## EXERCISE AIM
Beginning with the line that holds "(193, 434) = (194, 112): blue" in the data below, give again every line through the one that holds "(368, 267) = (310, 332): pink", exactly as written.

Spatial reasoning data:
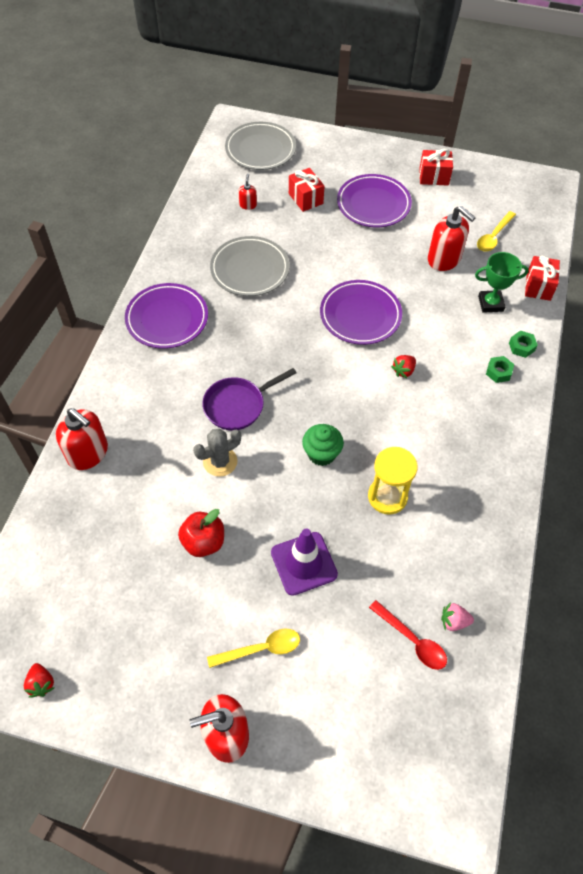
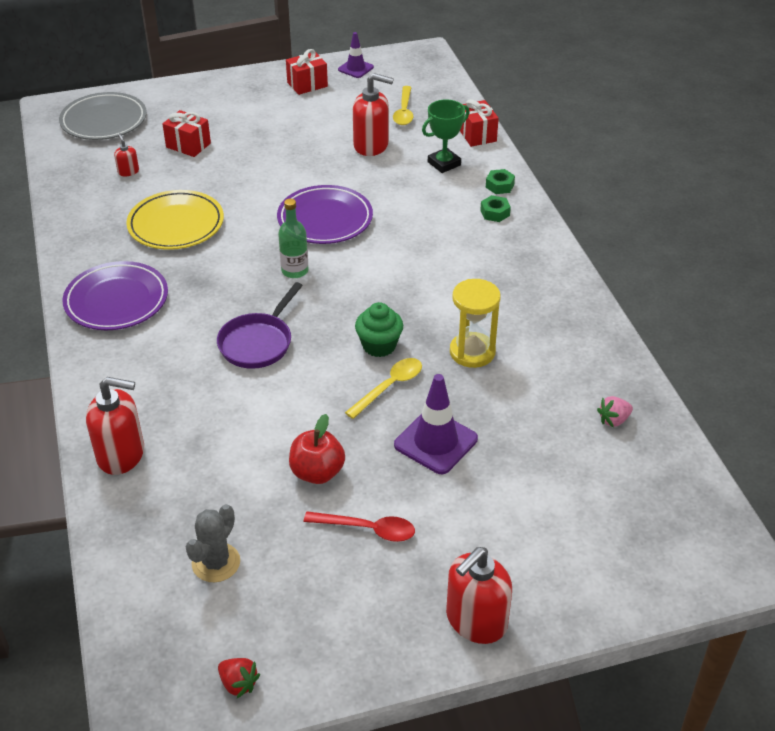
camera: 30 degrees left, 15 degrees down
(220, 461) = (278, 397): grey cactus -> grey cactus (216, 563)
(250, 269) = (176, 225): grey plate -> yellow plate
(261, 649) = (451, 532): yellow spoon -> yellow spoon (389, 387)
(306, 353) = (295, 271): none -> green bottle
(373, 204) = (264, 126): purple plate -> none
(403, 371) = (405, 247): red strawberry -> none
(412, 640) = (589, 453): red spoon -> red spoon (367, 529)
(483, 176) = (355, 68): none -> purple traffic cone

==

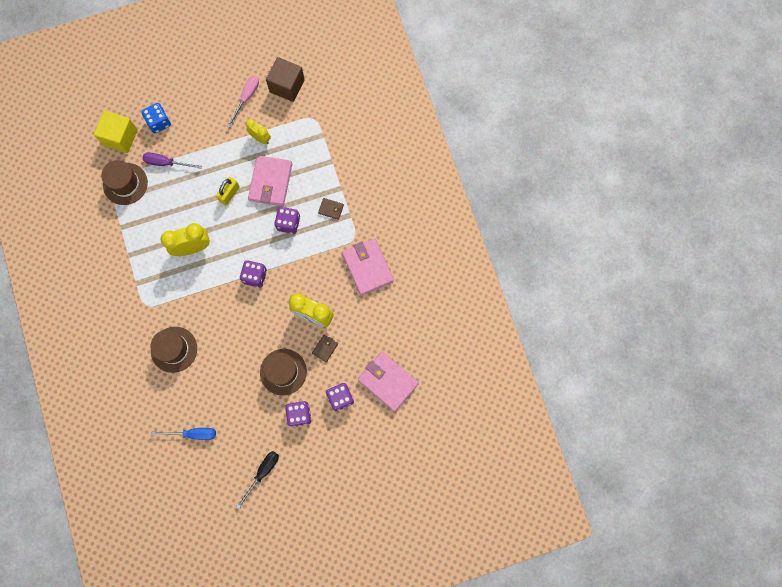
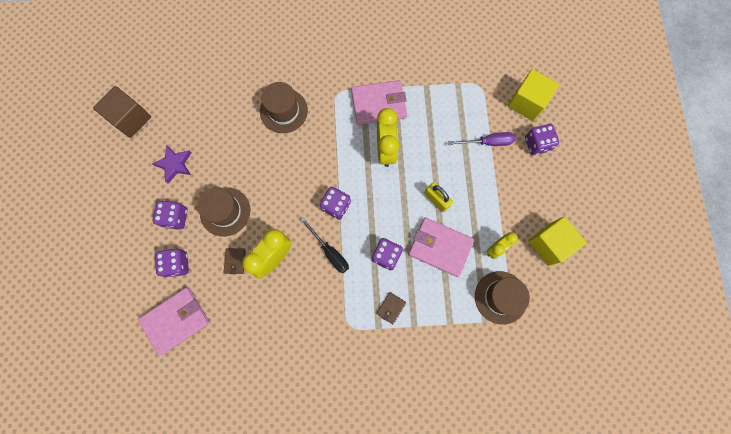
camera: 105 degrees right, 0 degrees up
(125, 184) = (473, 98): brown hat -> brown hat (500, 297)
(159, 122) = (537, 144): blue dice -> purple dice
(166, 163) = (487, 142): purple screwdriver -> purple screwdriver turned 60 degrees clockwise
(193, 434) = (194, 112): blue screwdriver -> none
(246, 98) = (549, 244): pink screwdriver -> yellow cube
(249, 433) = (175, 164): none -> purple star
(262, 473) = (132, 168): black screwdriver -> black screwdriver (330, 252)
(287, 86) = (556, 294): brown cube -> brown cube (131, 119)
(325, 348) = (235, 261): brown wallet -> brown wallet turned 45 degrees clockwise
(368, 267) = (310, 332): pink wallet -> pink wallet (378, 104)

## RESPONSE
(193, 434) = (194, 112): blue screwdriver -> none
(246, 98) = (549, 244): pink screwdriver -> yellow cube
(249, 433) = (175, 164): none -> purple star
(262, 473) = (132, 168): black screwdriver -> black screwdriver (330, 252)
(287, 86) = (556, 294): brown cube -> brown cube (131, 119)
(325, 348) = (235, 261): brown wallet -> brown wallet turned 45 degrees clockwise
(368, 267) = (310, 332): pink wallet -> pink wallet (378, 104)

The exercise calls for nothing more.